- Opening Delimiter -

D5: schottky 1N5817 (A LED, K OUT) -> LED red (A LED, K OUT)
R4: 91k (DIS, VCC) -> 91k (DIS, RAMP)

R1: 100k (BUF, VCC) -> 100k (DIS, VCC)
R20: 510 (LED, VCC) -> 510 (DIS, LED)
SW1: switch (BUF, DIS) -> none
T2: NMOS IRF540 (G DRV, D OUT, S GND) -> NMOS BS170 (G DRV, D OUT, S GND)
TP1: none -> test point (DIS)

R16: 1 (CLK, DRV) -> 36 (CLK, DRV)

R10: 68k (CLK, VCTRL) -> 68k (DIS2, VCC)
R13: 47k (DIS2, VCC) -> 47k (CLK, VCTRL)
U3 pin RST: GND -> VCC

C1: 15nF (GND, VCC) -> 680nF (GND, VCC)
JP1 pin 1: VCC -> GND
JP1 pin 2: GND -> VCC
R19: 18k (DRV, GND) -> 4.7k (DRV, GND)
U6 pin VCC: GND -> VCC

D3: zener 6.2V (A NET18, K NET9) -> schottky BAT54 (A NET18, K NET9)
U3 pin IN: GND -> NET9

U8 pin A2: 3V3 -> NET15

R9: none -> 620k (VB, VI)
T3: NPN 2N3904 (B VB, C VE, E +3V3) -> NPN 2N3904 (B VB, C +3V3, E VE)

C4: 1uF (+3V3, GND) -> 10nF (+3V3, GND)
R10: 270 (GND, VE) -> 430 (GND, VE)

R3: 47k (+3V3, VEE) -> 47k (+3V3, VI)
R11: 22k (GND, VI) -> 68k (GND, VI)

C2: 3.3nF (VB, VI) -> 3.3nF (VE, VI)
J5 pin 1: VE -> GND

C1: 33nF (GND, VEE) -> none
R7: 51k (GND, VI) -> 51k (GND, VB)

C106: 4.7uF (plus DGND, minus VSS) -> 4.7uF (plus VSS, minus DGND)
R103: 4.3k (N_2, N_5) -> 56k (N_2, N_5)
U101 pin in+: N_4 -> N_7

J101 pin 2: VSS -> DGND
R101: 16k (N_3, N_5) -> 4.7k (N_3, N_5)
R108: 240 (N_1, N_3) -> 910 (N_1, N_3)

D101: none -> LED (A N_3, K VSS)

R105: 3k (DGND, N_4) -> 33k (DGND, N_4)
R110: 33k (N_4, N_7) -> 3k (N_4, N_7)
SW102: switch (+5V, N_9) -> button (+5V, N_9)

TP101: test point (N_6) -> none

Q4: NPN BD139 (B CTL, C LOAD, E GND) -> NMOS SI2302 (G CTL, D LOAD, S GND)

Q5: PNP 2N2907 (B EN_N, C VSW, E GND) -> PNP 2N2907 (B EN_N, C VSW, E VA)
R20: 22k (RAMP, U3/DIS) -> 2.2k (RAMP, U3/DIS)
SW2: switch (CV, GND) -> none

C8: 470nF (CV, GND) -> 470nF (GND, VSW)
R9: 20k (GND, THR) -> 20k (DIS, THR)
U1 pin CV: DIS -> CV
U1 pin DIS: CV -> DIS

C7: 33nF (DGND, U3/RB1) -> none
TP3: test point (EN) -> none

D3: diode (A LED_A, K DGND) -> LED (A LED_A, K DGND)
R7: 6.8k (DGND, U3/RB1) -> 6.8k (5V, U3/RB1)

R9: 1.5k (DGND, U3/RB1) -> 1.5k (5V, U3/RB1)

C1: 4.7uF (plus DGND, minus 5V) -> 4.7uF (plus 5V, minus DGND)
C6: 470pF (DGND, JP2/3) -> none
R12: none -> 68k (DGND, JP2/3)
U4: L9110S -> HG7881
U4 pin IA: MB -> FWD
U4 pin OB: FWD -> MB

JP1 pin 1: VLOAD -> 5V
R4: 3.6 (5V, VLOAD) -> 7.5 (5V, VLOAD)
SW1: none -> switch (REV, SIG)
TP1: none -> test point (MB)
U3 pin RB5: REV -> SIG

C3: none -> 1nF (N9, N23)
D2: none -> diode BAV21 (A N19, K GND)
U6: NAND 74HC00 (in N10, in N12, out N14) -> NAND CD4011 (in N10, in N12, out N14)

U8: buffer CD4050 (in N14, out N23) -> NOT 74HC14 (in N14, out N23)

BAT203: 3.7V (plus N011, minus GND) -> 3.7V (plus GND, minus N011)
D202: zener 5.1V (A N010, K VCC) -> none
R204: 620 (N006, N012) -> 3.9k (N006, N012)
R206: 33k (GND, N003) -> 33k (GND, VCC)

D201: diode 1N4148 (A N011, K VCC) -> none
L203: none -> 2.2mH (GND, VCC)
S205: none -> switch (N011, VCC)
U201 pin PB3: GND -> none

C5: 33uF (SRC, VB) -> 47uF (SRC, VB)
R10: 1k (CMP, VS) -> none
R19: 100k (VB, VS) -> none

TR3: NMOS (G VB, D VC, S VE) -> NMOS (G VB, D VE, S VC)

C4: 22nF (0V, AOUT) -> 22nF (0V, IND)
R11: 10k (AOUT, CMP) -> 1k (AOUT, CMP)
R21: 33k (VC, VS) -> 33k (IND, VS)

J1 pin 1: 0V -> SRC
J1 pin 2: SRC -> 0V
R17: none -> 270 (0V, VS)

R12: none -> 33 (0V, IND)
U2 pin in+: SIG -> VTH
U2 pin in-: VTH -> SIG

- Closing Delimiter -

* Assignment: Within the listing above, locate the line containing "C1: 15nF (GND, VCC) -> 680nF (GND, VCC)" and the line containing "U8: buffer CD4050". Reproduce those two lines and all lines between them exactly, with nothing added.

* Solution to this exercise:
C1: 15nF (GND, VCC) -> 680nF (GND, VCC)
JP1 pin 1: VCC -> GND
JP1 pin 2: GND -> VCC
R19: 18k (DRV, GND) -> 4.7k (DRV, GND)
U6 pin VCC: GND -> VCC

D3: zener 6.2V (A NET18, K NET9) -> schottky BAT54 (A NET18, K NET9)
U3 pin IN: GND -> NET9

U8 pin A2: 3V3 -> NET15

R9: none -> 620k (VB, VI)
T3: NPN 2N3904 (B VB, C VE, E +3V3) -> NPN 2N3904 (B VB, C +3V3, E VE)

C4: 1uF (+3V3, GND) -> 10nF (+3V3, GND)
R10: 270 (GND, VE) -> 430 (GND, VE)

R3: 47k (+3V3, VEE) -> 47k (+3V3, VI)
R11: 22k (GND, VI) -> 68k (GND, VI)

C2: 3.3nF (VB, VI) -> 3.3nF (VE, VI)
J5 pin 1: VE -> GND

C1: 33nF (GND, VEE) -> none
R7: 51k (GND, VI) -> 51k (GND, VB)

C106: 4.7uF (plus DGND, minus VSS) -> 4.7uF (plus VSS, minus DGND)
R103: 4.3k (N_2, N_5) -> 56k (N_2, N_5)
U101 pin in+: N_4 -> N_7

J101 pin 2: VSS -> DGND
R101: 16k (N_3, N_5) -> 4.7k (N_3, N_5)
R108: 240 (N_1, N_3) -> 910 (N_1, N_3)

D101: none -> LED (A N_3, K VSS)

R105: 3k (DGND, N_4) -> 33k (DGND, N_4)
R110: 33k (N_4, N_7) -> 3k (N_4, N_7)
SW102: switch (+5V, N_9) -> button (+5V, N_9)

TP101: test point (N_6) -> none

Q4: NPN BD139 (B CTL, C LOAD, E GND) -> NMOS SI2302 (G CTL, D LOAD, S GND)

Q5: PNP 2N2907 (B EN_N, C VSW, E GND) -> PNP 2N2907 (B EN_N, C VSW, E VA)
R20: 22k (RAMP, U3/DIS) -> 2.2k (RAMP, U3/DIS)
SW2: switch (CV, GND) -> none

C8: 470nF (CV, GND) -> 470nF (GND, VSW)
R9: 20k (GND, THR) -> 20k (DIS, THR)
U1 pin CV: DIS -> CV
U1 pin DIS: CV -> DIS

C7: 33nF (DGND, U3/RB1) -> none
TP3: test point (EN) -> none

D3: diode (A LED_A, K DGND) -> LED (A LED_A, K DGND)
R7: 6.8k (DGND, U3/RB1) -> 6.8k (5V, U3/RB1)

R9: 1.5k (DGND, U3/RB1) -> 1.5k (5V, U3/RB1)

C1: 4.7uF (plus DGND, minus 5V) -> 4.7uF (plus 5V, minus DGND)
C6: 470pF (DGND, JP2/3) -> none
R12: none -> 68k (DGND, JP2/3)
U4: L9110S -> HG7881
U4 pin IA: MB -> FWD
U4 pin OB: FWD -> MB

JP1 pin 1: VLOAD -> 5V
R4: 3.6 (5V, VLOAD) -> 7.5 (5V, VLOAD)
SW1: none -> switch (REV, SIG)
TP1: none -> test point (MB)
U3 pin RB5: REV -> SIG

C3: none -> 1nF (N9, N23)
D2: none -> diode BAV21 (A N19, K GND)
U6: NAND 74HC00 (in N10, in N12, out N14) -> NAND CD4011 (in N10, in N12, out N14)

U8: buffer CD4050 (in N14, out N23) -> NOT 74HC14 (in N14, out N23)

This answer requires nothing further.